[Supplied information]:
--- --- ---
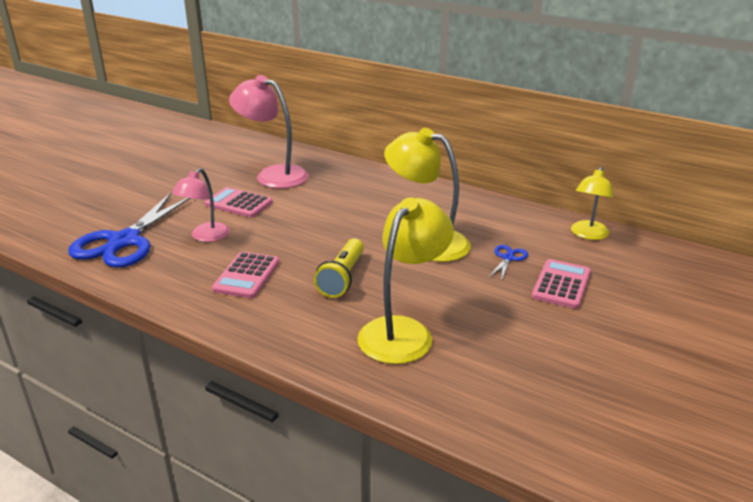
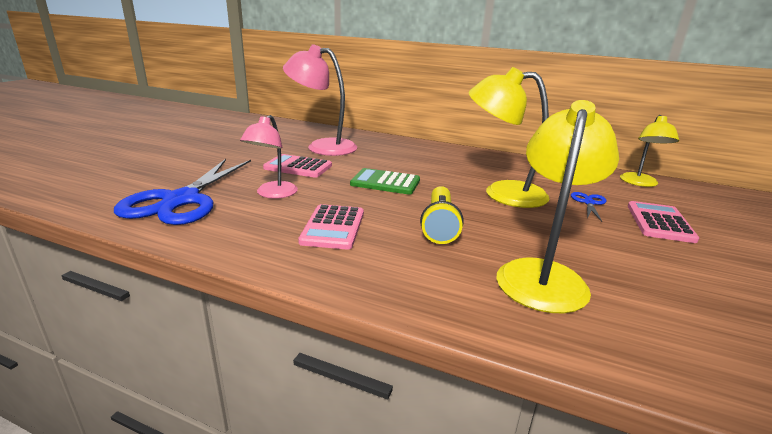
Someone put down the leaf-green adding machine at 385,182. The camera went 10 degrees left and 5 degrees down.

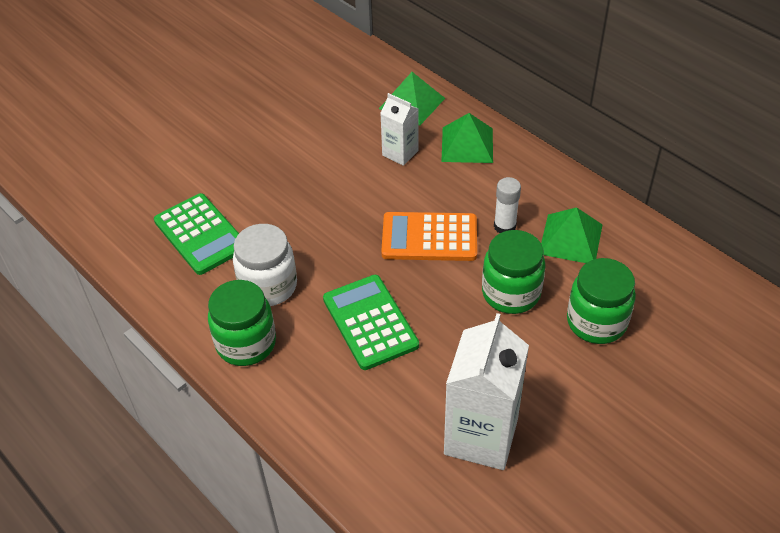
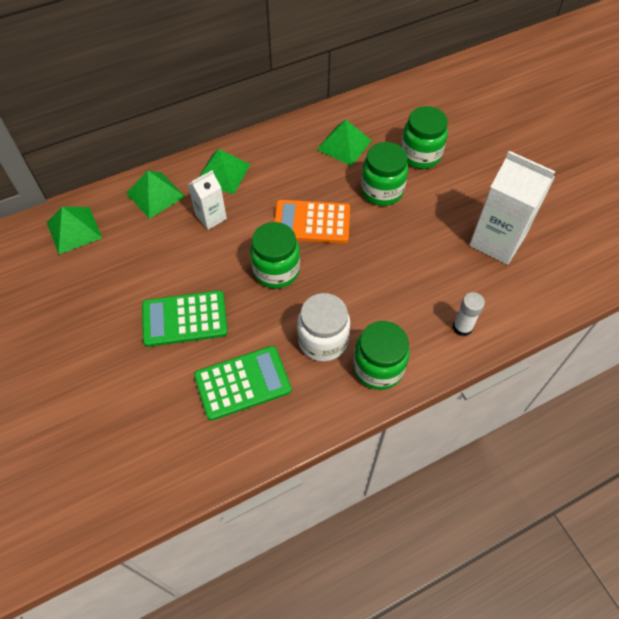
Someone carried the leaf-green adding machine from 370,322 to 184,319. Someone rotated the bright orange adding machine at 429,238 by 75 degrees clockwise. Someone carried the pure white glue stick from 504,226 to 462,327. Someone put down the leaf-green pyramid at 74,230. Someone put down the leaf-green preserve jar at 276,270. The camera went 75 degrees left and 10 degrees up.

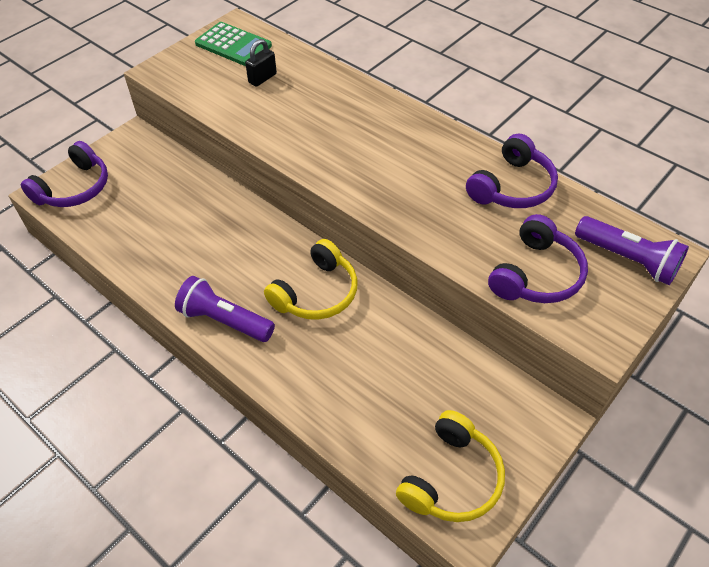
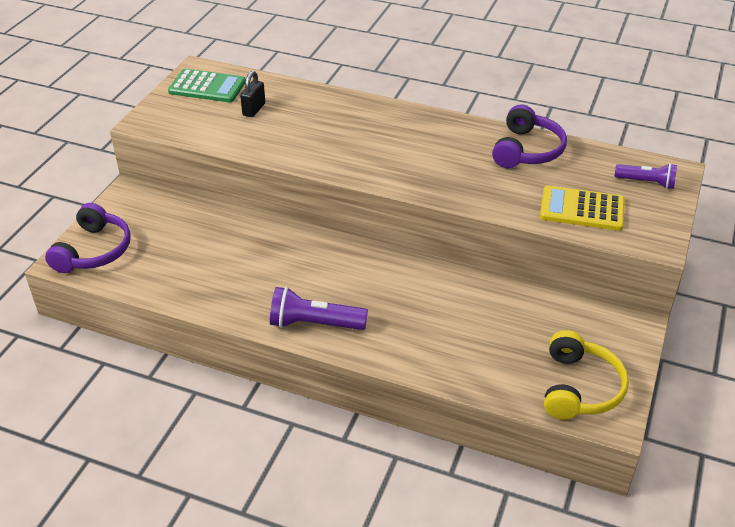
Someone took away the bright yellow headset at 316,293. Someone swapped the violet headset at 536,274 for the bright yellow adding machine at 582,209. Someone scaled the violet flashlight at 628,260 by 0.66. The camera went 20 degrees left and 10 degrees down.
--- --- ---
When you reproduce the data shown above, keep each line exact and omit every picture.

Someone put down the leaf-green adding machine at 385,182. The camera went 10 degrees left and 5 degrees down.

Someone carried the leaf-green adding machine from 370,322 to 184,319. Someone rotated the bright orange adding machine at 429,238 by 75 degrees clockwise. Someone carried the pure white glue stick from 504,226 to 462,327. Someone put down the leaf-green pyramid at 74,230. Someone put down the leaf-green preserve jar at 276,270. The camera went 75 degrees left and 10 degrees up.

Someone took away the bright yellow headset at 316,293. Someone swapped the violet headset at 536,274 for the bright yellow adding machine at 582,209. Someone scaled the violet flashlight at 628,260 by 0.66. The camera went 20 degrees left and 10 degrees down.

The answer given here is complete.